Start of Block
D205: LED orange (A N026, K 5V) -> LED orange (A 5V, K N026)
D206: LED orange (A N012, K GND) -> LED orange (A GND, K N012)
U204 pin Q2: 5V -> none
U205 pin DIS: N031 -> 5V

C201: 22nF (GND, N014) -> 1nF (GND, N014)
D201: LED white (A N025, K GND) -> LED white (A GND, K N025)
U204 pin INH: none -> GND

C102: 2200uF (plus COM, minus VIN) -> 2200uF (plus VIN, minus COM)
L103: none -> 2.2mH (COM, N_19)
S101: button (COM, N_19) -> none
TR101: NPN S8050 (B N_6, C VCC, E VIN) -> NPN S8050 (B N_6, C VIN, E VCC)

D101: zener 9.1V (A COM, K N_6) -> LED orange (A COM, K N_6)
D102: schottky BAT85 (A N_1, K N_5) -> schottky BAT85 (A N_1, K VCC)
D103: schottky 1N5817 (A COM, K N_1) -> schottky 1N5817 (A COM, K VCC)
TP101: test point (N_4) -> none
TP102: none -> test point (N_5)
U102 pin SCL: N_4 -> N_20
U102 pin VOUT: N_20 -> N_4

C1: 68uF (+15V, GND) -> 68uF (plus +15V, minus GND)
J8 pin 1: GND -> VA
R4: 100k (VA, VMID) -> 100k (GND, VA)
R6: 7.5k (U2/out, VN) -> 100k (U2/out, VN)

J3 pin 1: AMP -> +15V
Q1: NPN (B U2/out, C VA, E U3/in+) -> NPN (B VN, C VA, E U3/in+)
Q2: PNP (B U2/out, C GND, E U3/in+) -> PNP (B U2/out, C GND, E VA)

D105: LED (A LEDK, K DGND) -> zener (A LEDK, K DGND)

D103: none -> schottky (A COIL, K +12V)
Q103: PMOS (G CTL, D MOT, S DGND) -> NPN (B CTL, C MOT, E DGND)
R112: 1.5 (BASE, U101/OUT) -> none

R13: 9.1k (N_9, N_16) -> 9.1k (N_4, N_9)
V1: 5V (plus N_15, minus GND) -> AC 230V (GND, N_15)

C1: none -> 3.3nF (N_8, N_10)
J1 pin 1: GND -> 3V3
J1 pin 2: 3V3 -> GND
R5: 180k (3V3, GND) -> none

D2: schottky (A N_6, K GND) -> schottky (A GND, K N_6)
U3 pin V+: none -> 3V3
End of Block
• **EXERCISE PROMPT**:
The reply must hold exactly the lines from the one containing "J1 pin 2: 3V3 -> GND" to the last line of the entries, and nothing more.

• **FINISHED TASK**:
J1 pin 2: 3V3 -> GND
R5: 180k (3V3, GND) -> none

D2: schottky (A N_6, K GND) -> schottky (A GND, K N_6)
U3 pin V+: none -> 3V3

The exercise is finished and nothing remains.